• PROBLEM TO SOLVE
Every entry should be returned unchanged, with the pictures omitted.
***
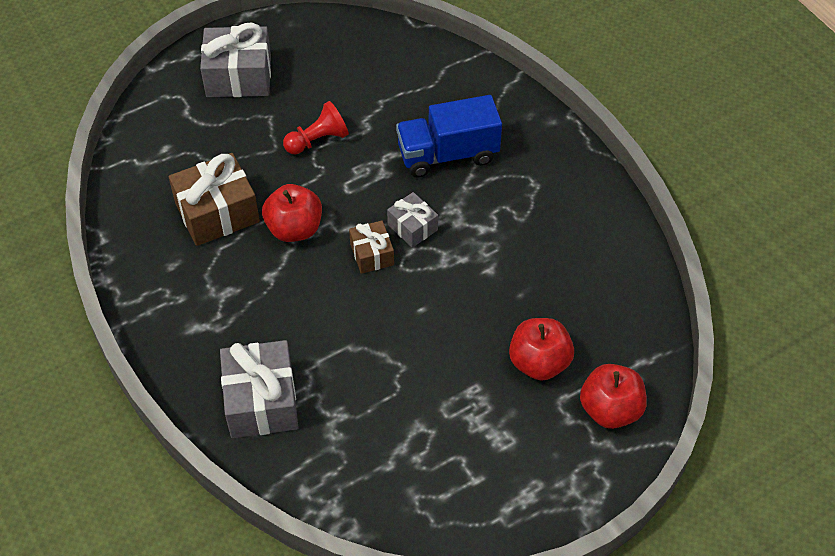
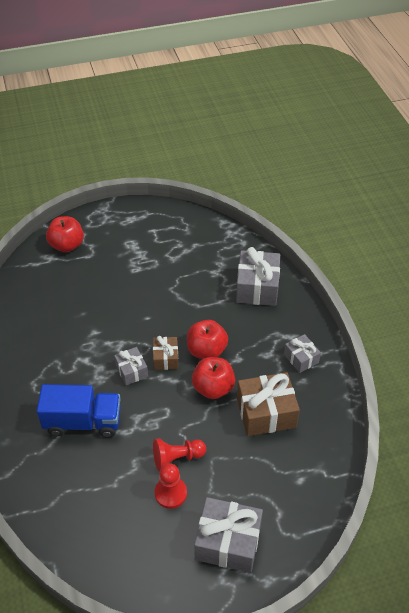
camera: 165 degrees left, 5 degrees down
(177, 296) = (301, 358): none -> grey gift
(314, 105) = (170, 493): none -> red pawn
(539, 363) = (92, 275): red apple -> red apple (206, 350)

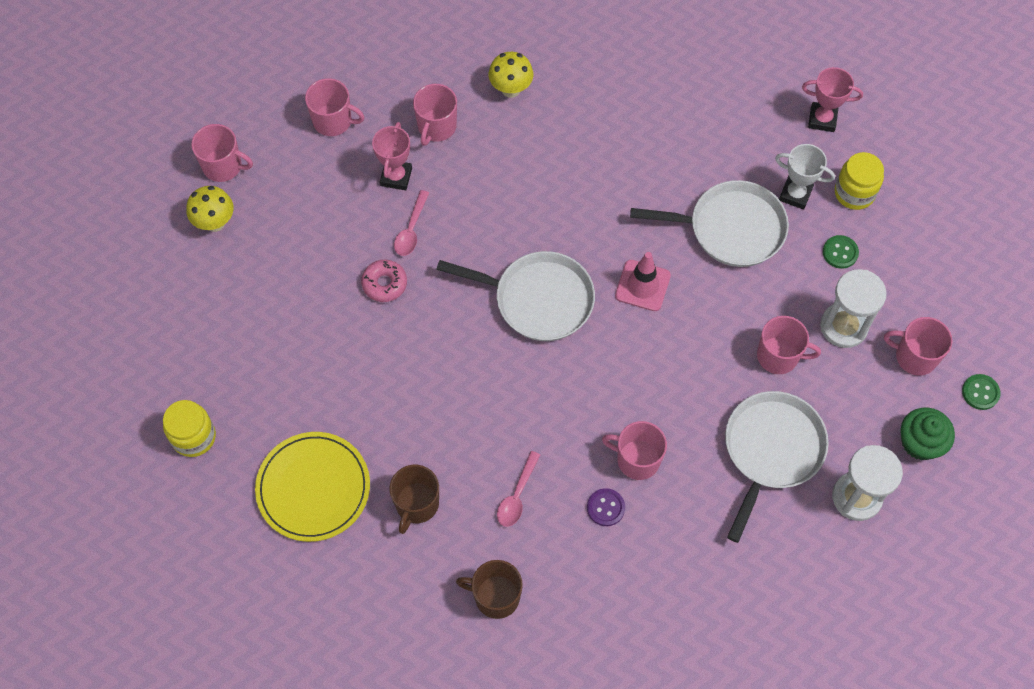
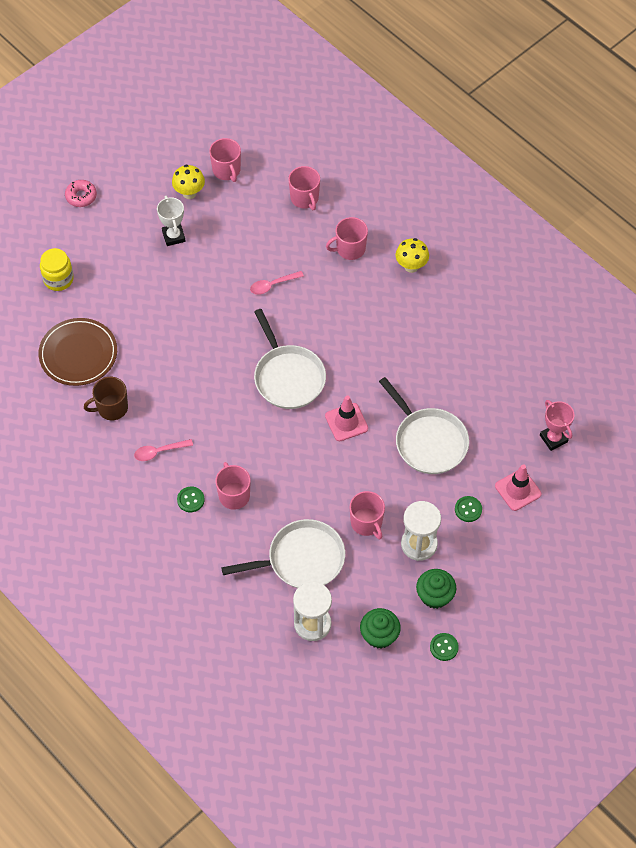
camera: 50 degrees right, 5 degrees down
(313, 488) = (78, 354): yellow plate -> brown plate
(384, 284) = (227, 297): pink donut -> pink donut (81, 196)
(396, 177) = (299, 253): pink trophy -> none
(495, 596) = (92, 483): brown mug -> none
(605, 508) = (190, 500): purple button -> green button
(795, 194) = (485, 459): white trophy -> white trophy (173, 236)
(854, 193) = (518, 490): yellow jar -> pink traffic cone
(914, 356) = (435, 595): pink mug -> green cupcake

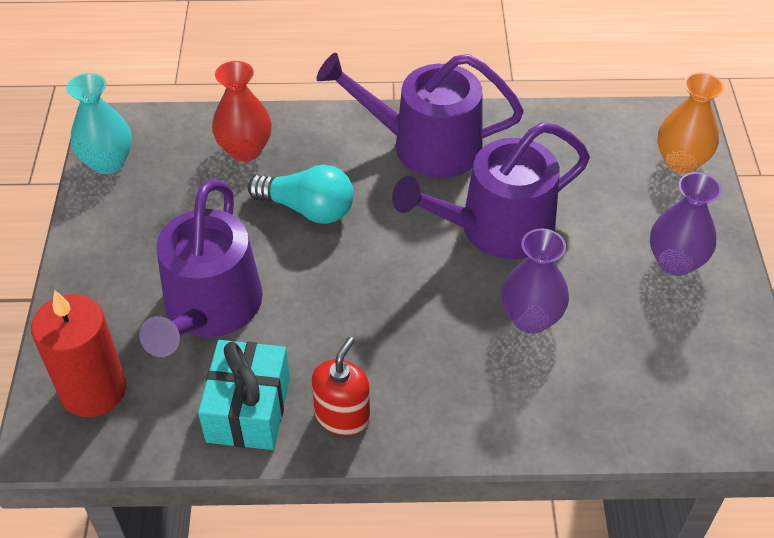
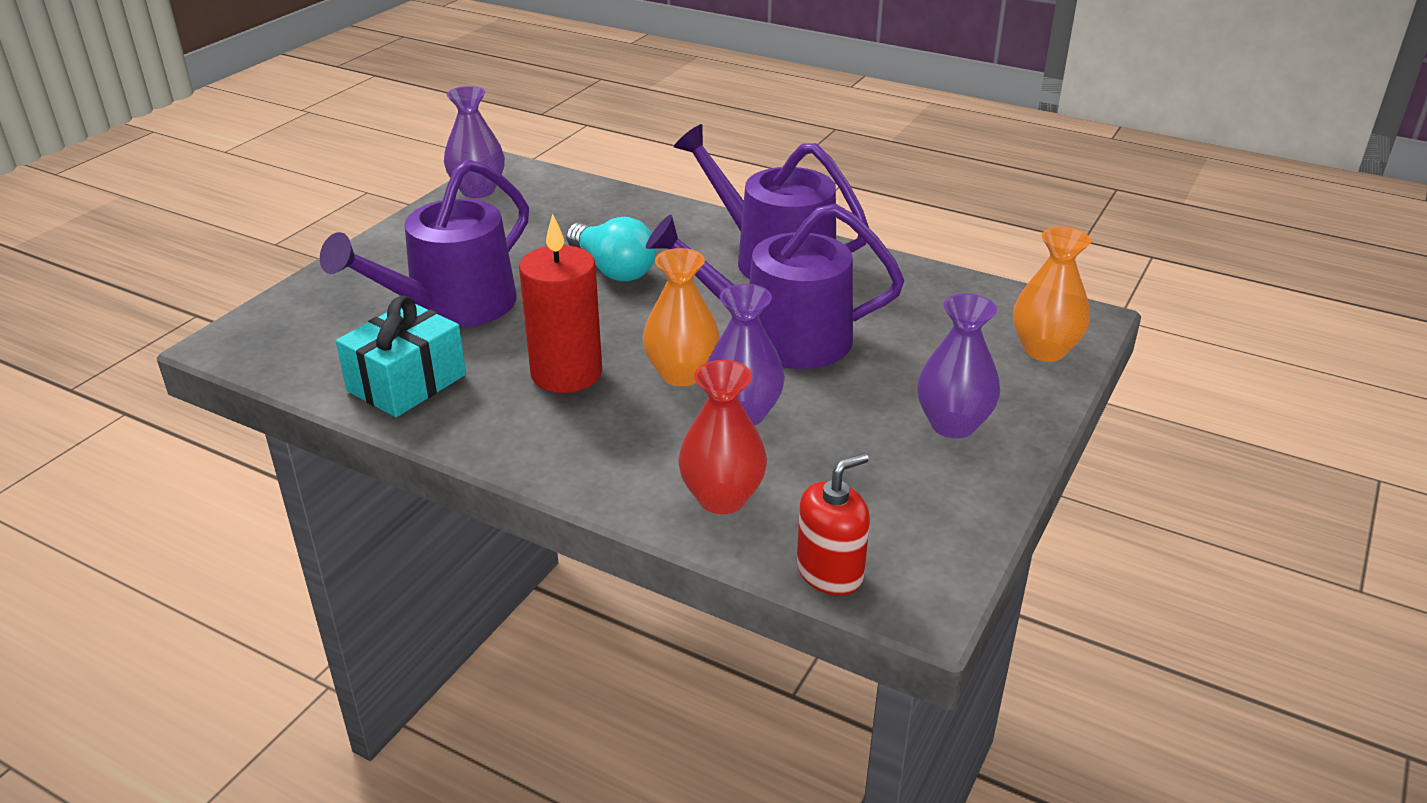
camera: 30 degrees right, 15 degrees down
(93, 390) = (300, 325): red candle -> red candle (566, 373)
(108, 162) = (478, 190): turquoise vase -> purple vase
(245, 150) = (601, 215): red vase -> red vase (722, 498)
(342, 416) = (482, 417): red soap dispenser -> red soap dispenser (830, 572)
(455, 299) = (681, 374): none -> orange vase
***
• EXERCISE OUTPUT
camera: 165 degrees left, 5 degrees down
(177, 296) = (301, 358): none -> grey gift
(314, 105) = (170, 493): none -> red pawn
(539, 363) = (92, 275): red apple -> red apple (206, 350)

camera: 50 degrees right, 5 degrees down
(313, 488) = (78, 354): yellow plate -> brown plate
(384, 284) = (227, 297): pink donut -> pink donut (81, 196)
(396, 177) = (299, 253): pink trophy -> none
(495, 596) = (92, 483): brown mug -> none
(605, 508) = (190, 500): purple button -> green button
(795, 194) = (485, 459): white trophy -> white trophy (173, 236)
(854, 193) = (518, 490): yellow jar -> pink traffic cone
(914, 356) = (435, 595): pink mug -> green cupcake

camera: 30 degrees right, 15 degrees down
(93, 390) = (300, 325): red candle -> red candle (566, 373)
(108, 162) = (478, 190): turquoise vase -> purple vase
(245, 150) = (601, 215): red vase -> red vase (722, 498)
(342, 416) = (482, 417): red soap dispenser -> red soap dispenser (830, 572)
(455, 299) = (681, 374): none -> orange vase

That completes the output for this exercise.